Aim of the task:
Please return the lines below verbatim, beginning at the one that has "(446, 410) = (797, 494): pink car -> none" and stopping after the one that has "(614, 486) = (1163, 568): grey", and add no other lines.

Supplied information:
______________________________

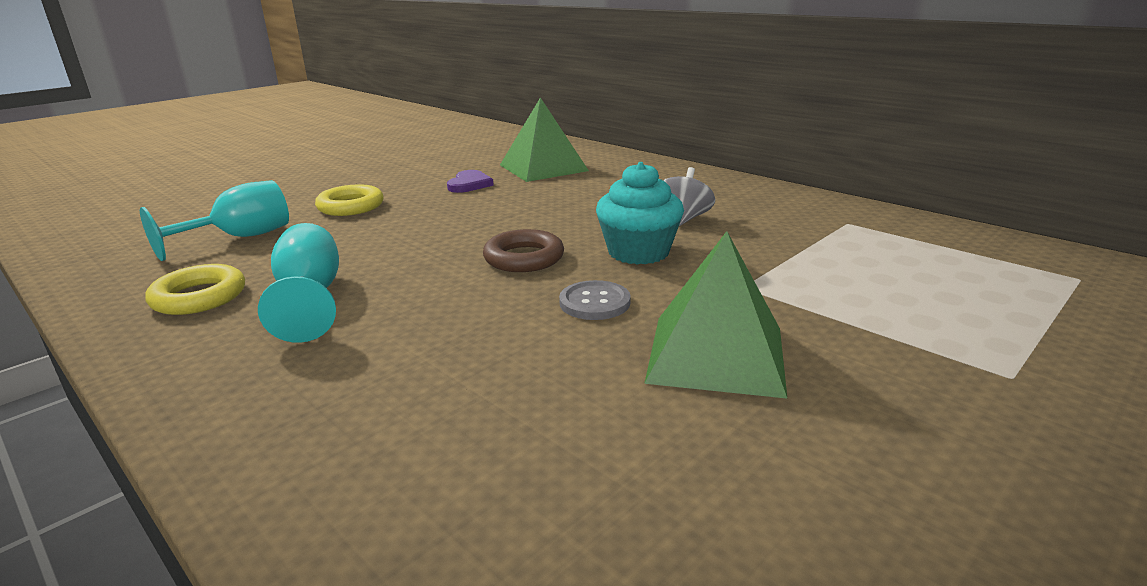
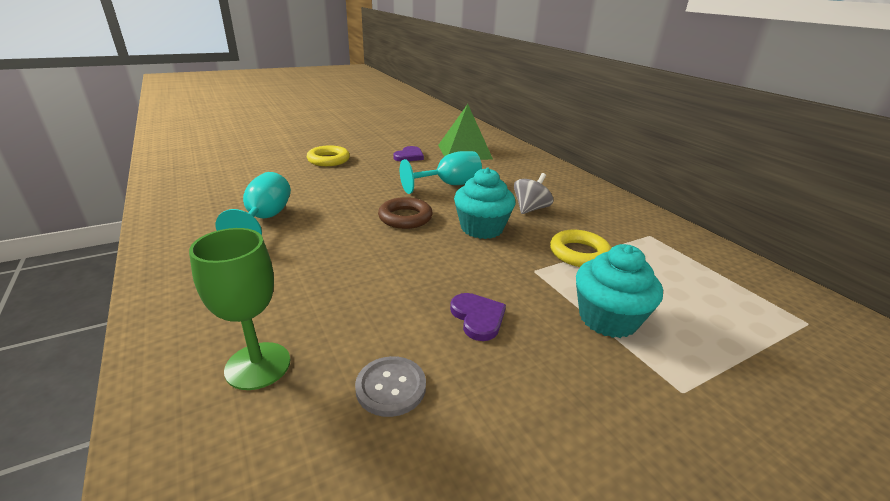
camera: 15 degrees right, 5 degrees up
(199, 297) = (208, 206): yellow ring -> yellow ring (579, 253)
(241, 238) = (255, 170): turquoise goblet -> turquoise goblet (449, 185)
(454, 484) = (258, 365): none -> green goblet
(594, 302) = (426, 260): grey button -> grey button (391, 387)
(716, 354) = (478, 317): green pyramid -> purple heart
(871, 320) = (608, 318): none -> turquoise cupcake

______________________________

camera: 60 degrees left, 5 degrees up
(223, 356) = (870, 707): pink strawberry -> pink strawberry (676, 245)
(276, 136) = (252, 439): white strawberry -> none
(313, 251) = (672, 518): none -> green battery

______________________________

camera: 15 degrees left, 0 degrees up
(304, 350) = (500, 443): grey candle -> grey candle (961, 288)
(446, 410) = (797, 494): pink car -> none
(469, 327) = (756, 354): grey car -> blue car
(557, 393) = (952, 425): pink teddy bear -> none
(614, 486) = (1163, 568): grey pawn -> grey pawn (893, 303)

______________________________

Output:
(446, 410) = (797, 494): pink car -> none
(469, 327) = (756, 354): grey car -> blue car
(557, 393) = (952, 425): pink teddy bear -> none
(614, 486) = (1163, 568): grey pawn -> grey pawn (893, 303)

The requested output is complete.